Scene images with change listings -
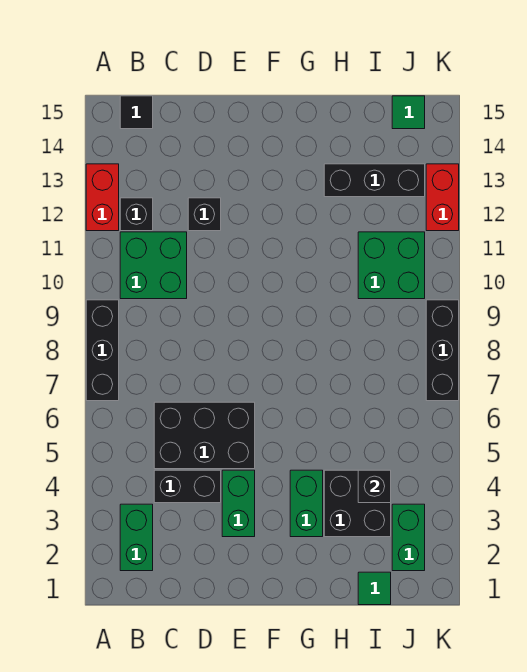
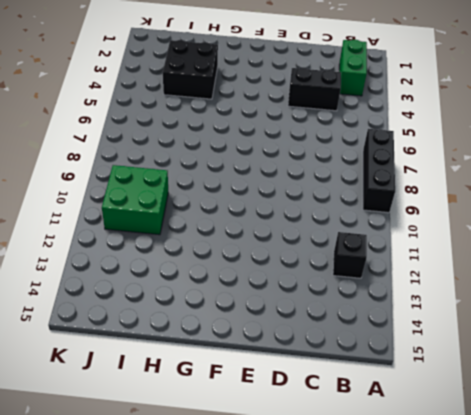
none -> red brick A12:A13 level 1
none -> green brick B10:C11 level 1
none -> black tile B15 level 1

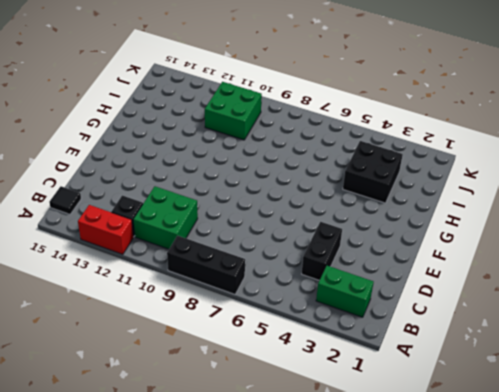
none -> black brick C5:E6 level 1
none -> black brick D12 level 1
none -> green brick E3:E4 level 1

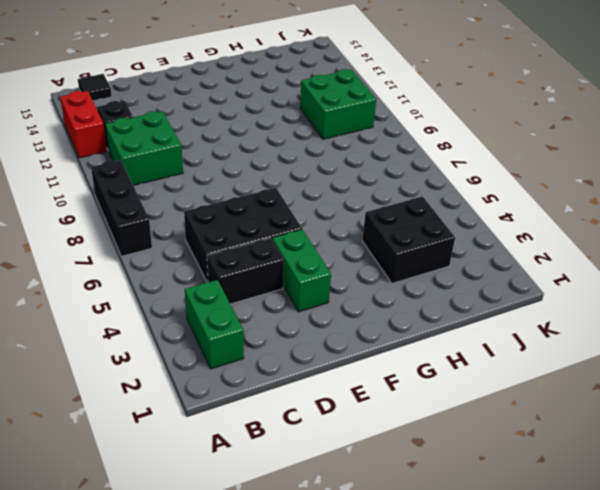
none -> black brick D12 level 1
none -> green brick G3:G4 level 1
none -> black brick H13:J13 level 1

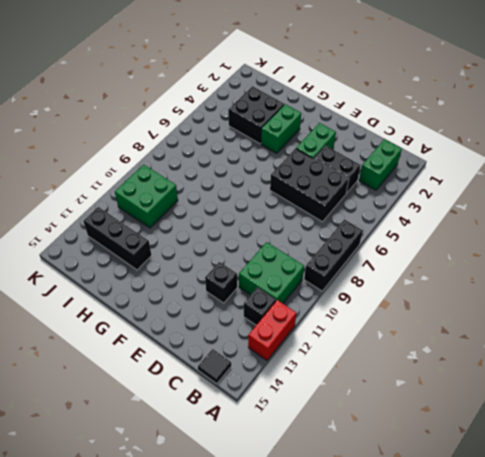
none -> green tile I1 level 1
none -> green brick J2:J3 level 1
none -> green tile J15 level 1

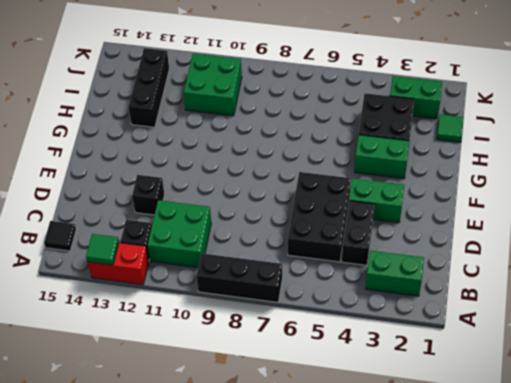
green tile A13 level 2 -> green tile J15 level 1
none -> black brick K7:K9 level 1
none -> red brick K12:K13 level 1
none -> black brick I4 level 2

Your goal - Show all lines in the records above that hold "black".

Task result -
none -> black tile B15 level 1
none -> black brick C5:E6 level 1
none -> black brick D12 level 1
none -> black brick D12 level 1
none -> black brick H13:J13 level 1
none -> black brick K7:K9 level 1
none -> black brick I4 level 2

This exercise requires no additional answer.